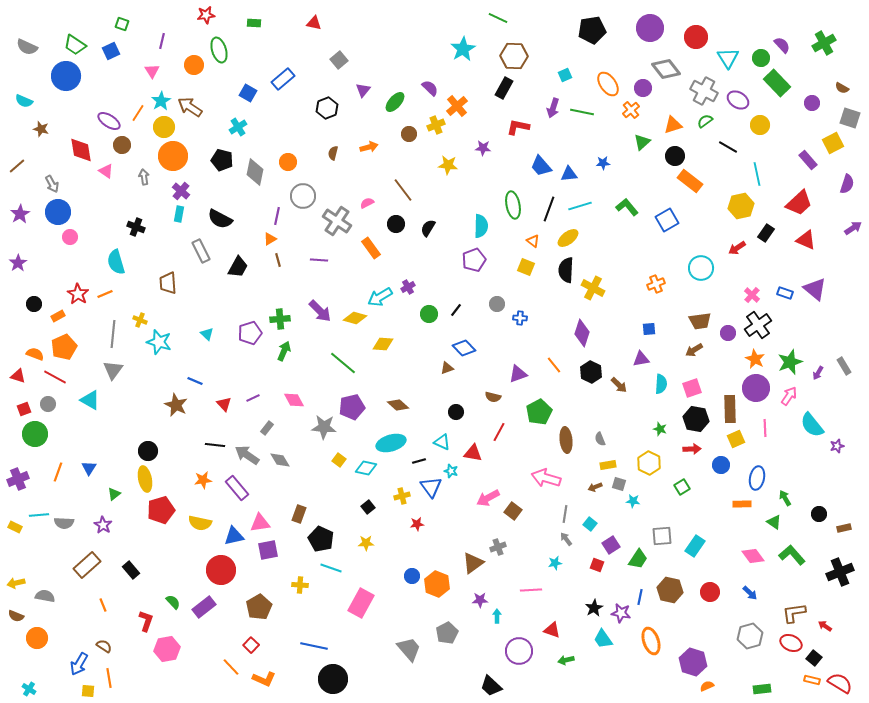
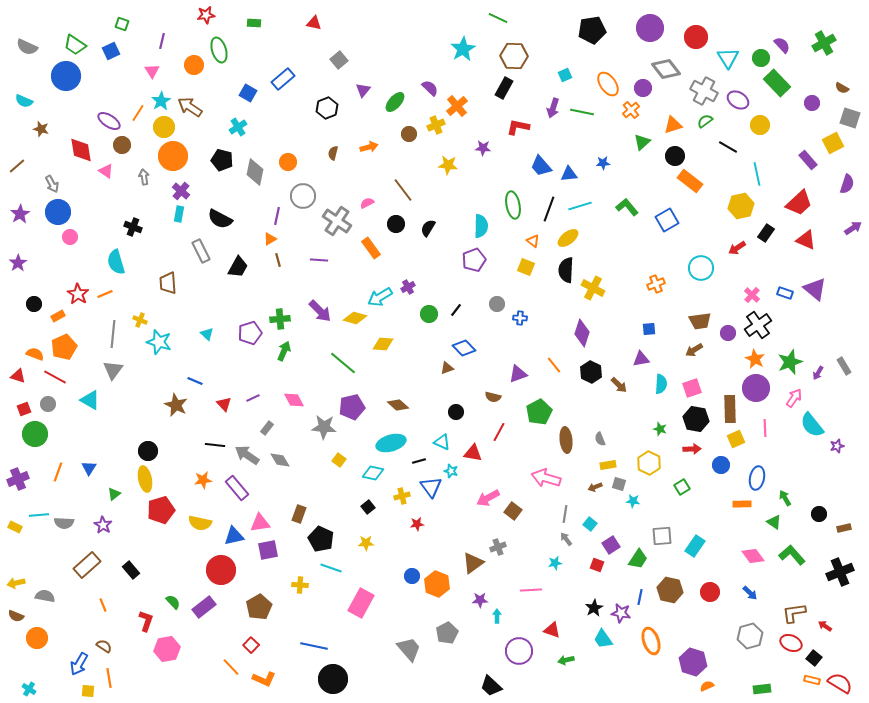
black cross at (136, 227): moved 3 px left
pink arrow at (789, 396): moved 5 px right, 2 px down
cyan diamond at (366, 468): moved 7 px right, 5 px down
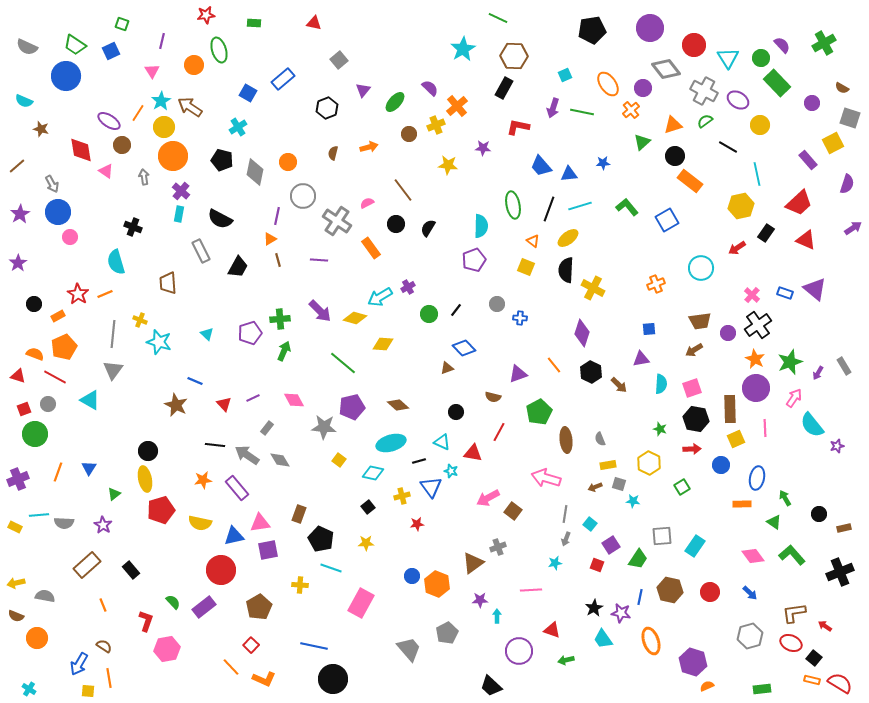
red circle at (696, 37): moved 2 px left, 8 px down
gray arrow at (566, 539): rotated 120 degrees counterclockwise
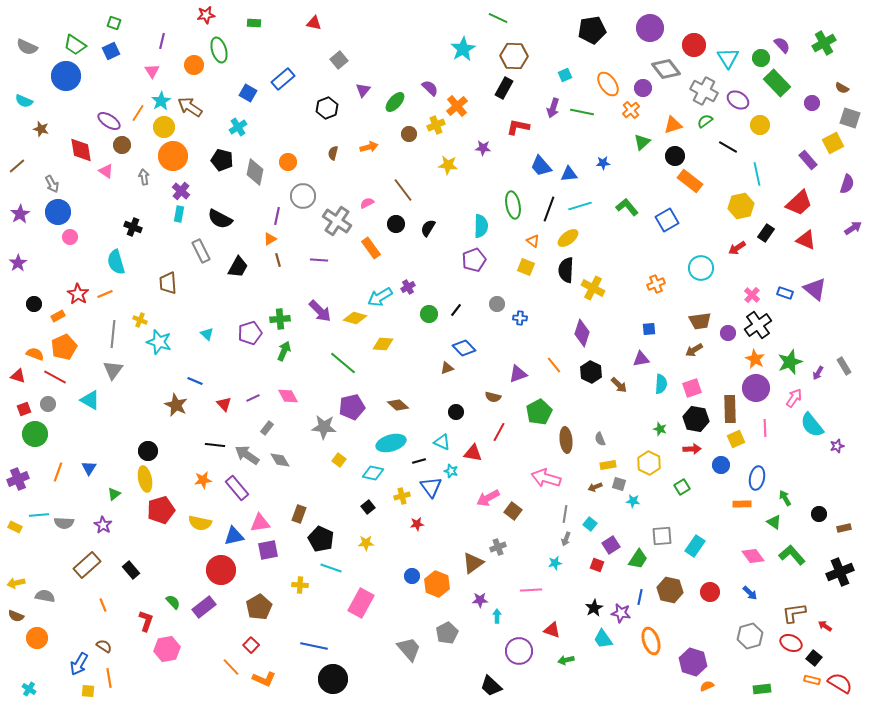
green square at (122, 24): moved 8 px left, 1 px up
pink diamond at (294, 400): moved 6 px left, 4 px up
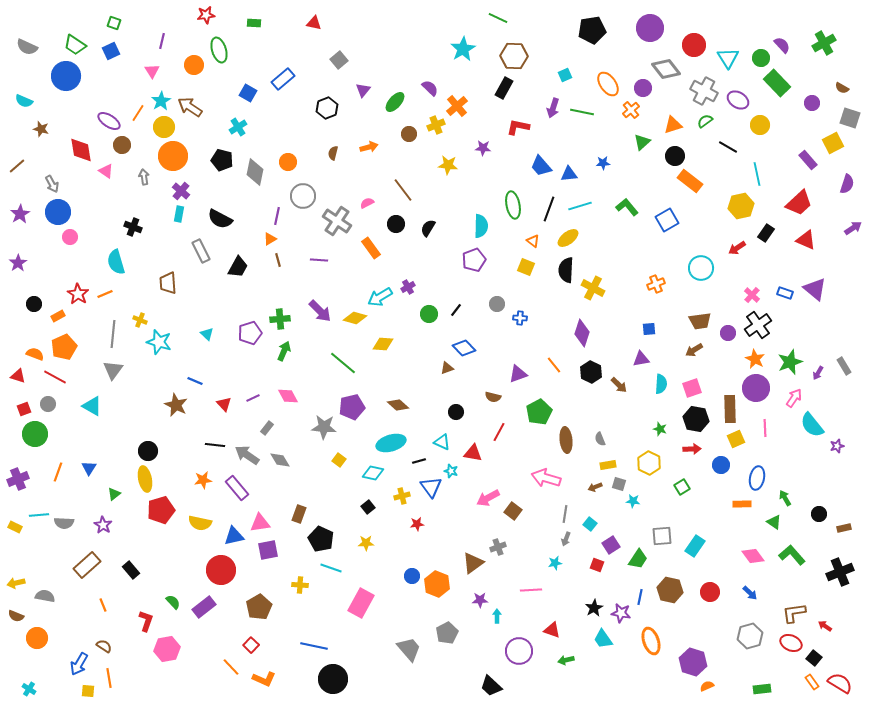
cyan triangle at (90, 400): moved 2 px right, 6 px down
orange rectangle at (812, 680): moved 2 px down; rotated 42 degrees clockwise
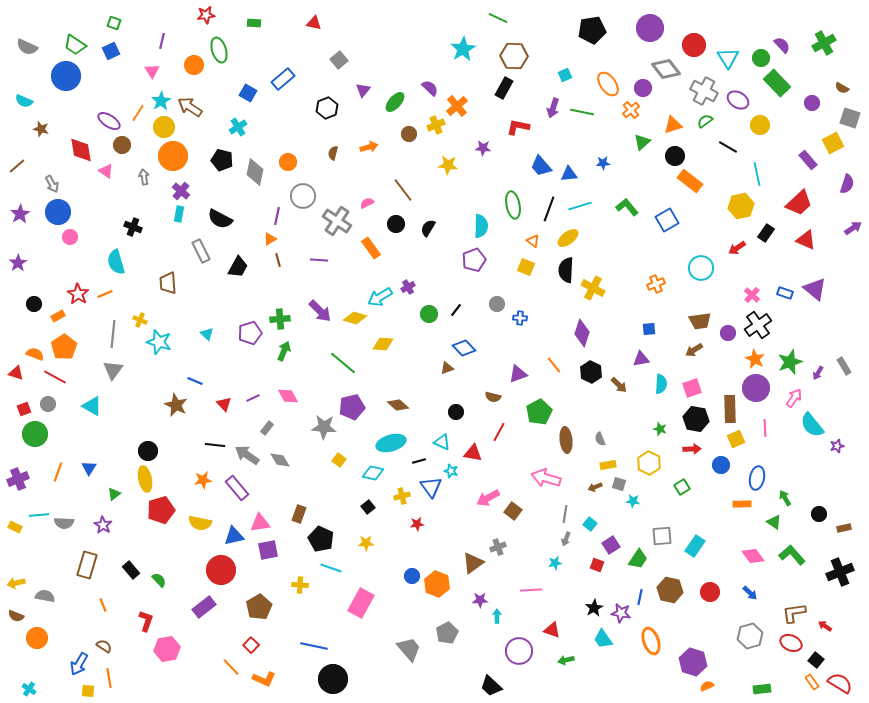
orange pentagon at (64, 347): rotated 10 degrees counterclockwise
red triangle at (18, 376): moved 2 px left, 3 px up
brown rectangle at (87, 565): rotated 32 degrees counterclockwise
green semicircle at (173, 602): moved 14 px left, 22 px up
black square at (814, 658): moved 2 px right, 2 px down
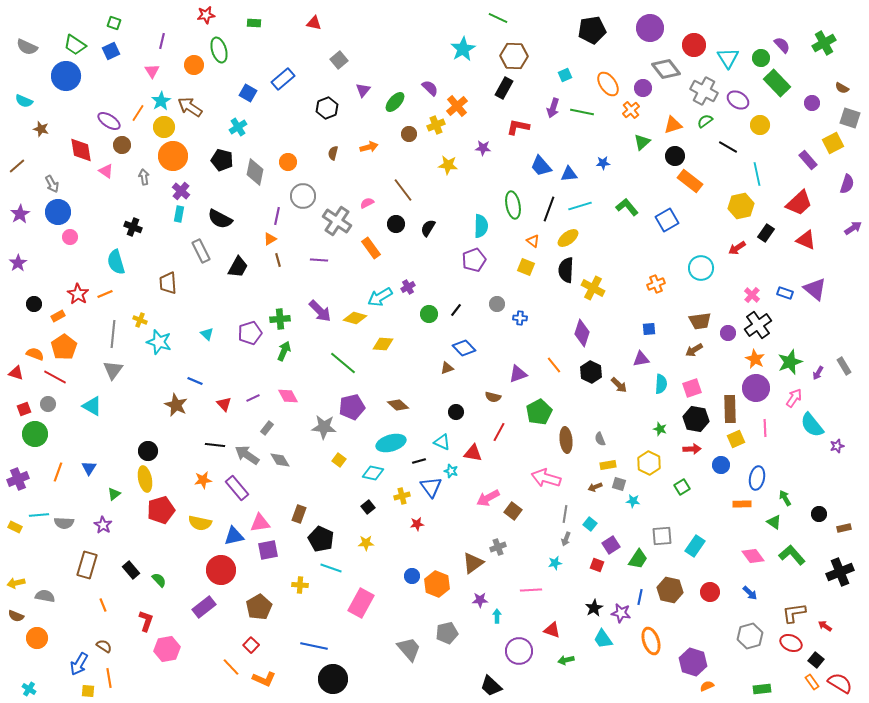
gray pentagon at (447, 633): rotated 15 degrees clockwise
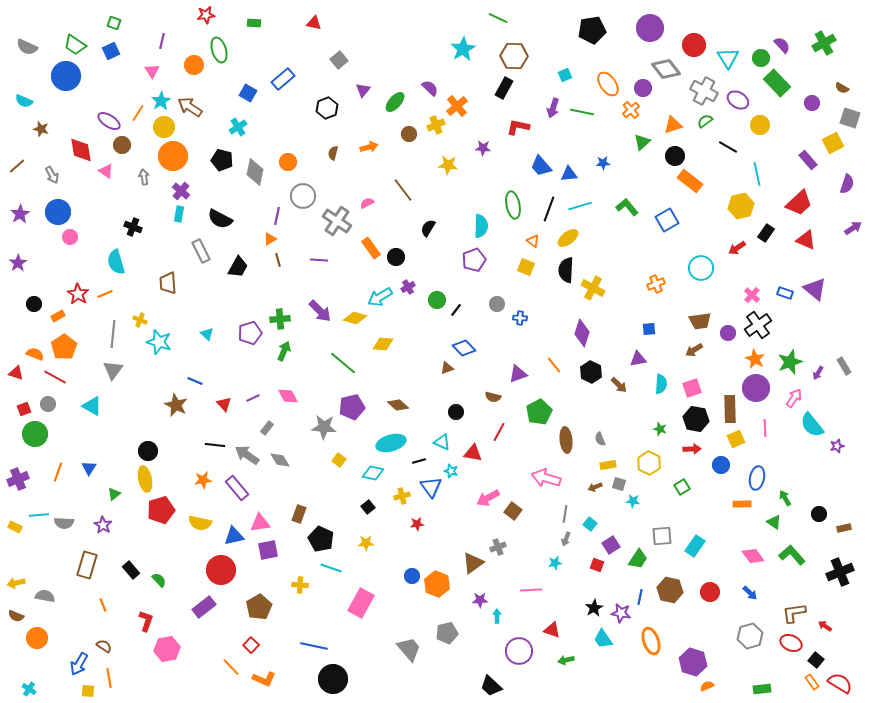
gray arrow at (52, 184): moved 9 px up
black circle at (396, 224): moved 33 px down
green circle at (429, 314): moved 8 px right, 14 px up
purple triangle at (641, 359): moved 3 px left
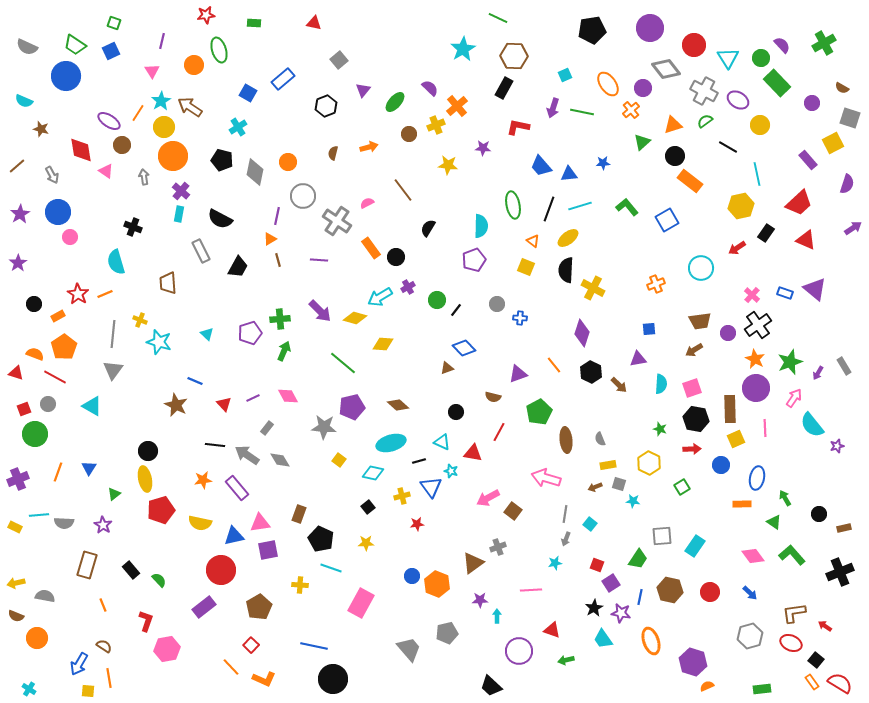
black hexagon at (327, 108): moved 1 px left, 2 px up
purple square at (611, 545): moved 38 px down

### Problem
Change "px" to "pixels" in the records, starting at the line that contains "gray pentagon at" and ending at the end of the records, with everything else unchanged. Leave the picture lines out of your answer.

### Correct output
gray pentagon at (447, 633): rotated 15 degrees clockwise
gray arrow at (52, 184): moved 9 pixels up
black circle at (396, 224): moved 33 pixels down
green circle at (429, 314): moved 8 pixels right, 14 pixels up
purple triangle at (641, 359): moved 3 pixels left
black hexagon at (327, 108): moved 1 pixels left, 2 pixels up
purple square at (611, 545): moved 38 pixels down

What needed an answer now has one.